## What you have to do
Search the lines of the records for the word "green", and copy every line that has it.

_ _ _ _ _ _ _

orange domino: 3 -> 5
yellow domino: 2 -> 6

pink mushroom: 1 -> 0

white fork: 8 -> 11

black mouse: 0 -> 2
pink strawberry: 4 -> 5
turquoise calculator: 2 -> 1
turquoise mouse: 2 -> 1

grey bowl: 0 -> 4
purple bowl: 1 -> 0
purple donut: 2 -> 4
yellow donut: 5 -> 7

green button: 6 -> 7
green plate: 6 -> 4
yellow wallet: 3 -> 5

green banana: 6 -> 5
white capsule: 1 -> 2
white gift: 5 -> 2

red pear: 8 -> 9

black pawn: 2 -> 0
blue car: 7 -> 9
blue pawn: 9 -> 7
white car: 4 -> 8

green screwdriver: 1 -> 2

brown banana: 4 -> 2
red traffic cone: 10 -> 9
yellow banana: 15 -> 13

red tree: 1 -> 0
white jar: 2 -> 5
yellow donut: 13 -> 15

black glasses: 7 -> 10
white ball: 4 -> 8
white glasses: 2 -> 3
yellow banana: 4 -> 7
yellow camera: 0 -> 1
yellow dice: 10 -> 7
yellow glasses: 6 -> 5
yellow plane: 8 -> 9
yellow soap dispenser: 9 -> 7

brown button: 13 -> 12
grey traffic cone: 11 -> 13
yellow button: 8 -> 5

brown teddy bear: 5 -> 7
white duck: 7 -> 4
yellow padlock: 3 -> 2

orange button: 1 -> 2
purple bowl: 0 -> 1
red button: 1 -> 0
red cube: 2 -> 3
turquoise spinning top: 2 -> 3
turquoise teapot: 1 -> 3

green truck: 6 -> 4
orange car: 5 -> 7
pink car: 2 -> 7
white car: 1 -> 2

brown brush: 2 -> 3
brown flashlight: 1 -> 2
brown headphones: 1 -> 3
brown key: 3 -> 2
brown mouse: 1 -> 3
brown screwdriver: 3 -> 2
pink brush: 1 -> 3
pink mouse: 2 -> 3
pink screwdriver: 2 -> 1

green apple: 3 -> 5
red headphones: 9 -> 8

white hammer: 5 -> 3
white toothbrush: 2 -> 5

_ _ _ _ _ _ _

## Task output
green button: 6 -> 7
green plate: 6 -> 4
green banana: 6 -> 5
green screwdriver: 1 -> 2
green truck: 6 -> 4
green apple: 3 -> 5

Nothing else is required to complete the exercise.